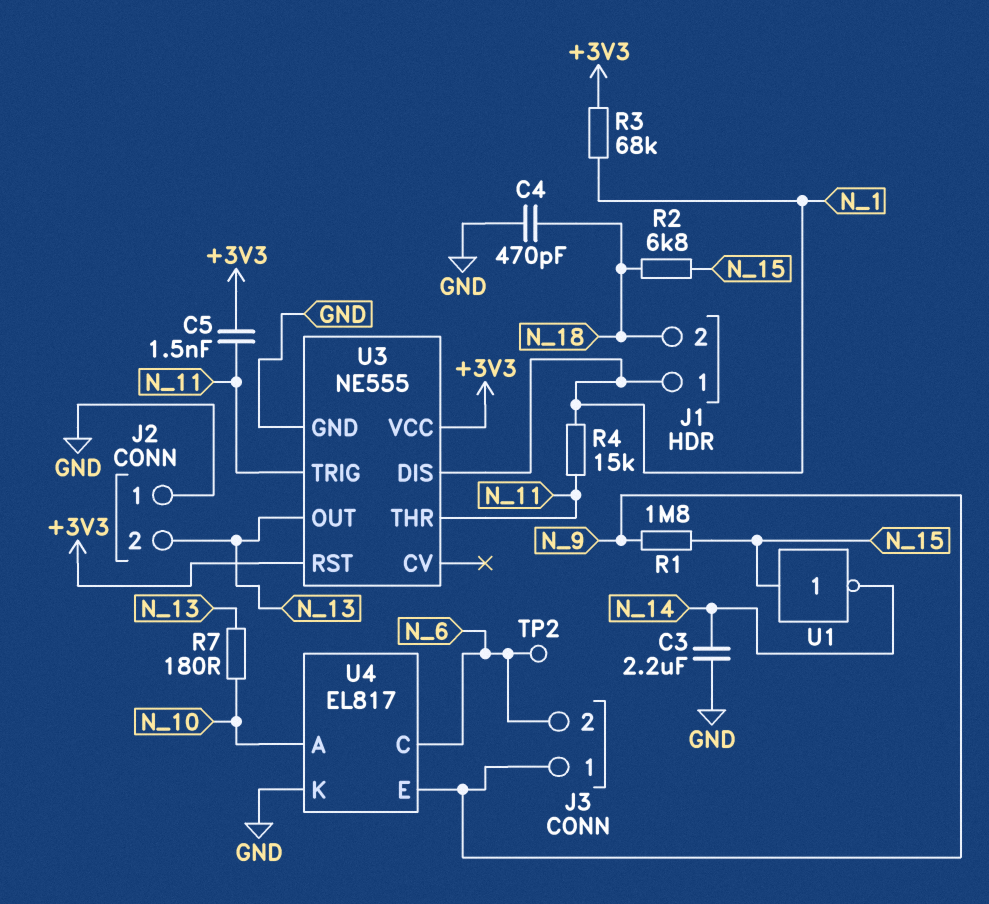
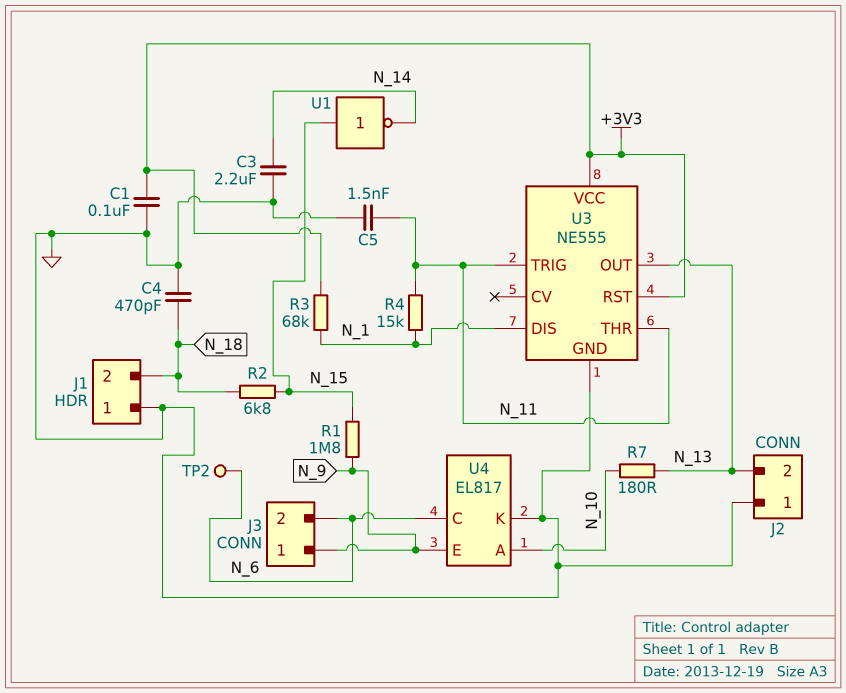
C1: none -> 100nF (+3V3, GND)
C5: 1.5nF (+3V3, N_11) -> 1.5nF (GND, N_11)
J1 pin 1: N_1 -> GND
# # # # #
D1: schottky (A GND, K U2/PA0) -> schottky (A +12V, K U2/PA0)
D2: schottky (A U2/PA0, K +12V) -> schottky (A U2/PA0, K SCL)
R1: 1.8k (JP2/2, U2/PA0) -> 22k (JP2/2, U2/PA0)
# # # # #
== TASK ==
When a line in the records holds the string "schottky", copy that line.

== SOLUTION TO THE EXERCISE ==
D1: schottky (A GND, K U2/PA0) -> schottky (A +12V, K U2/PA0)
D2: schottky (A U2/PA0, K +12V) -> schottky (A U2/PA0, K SCL)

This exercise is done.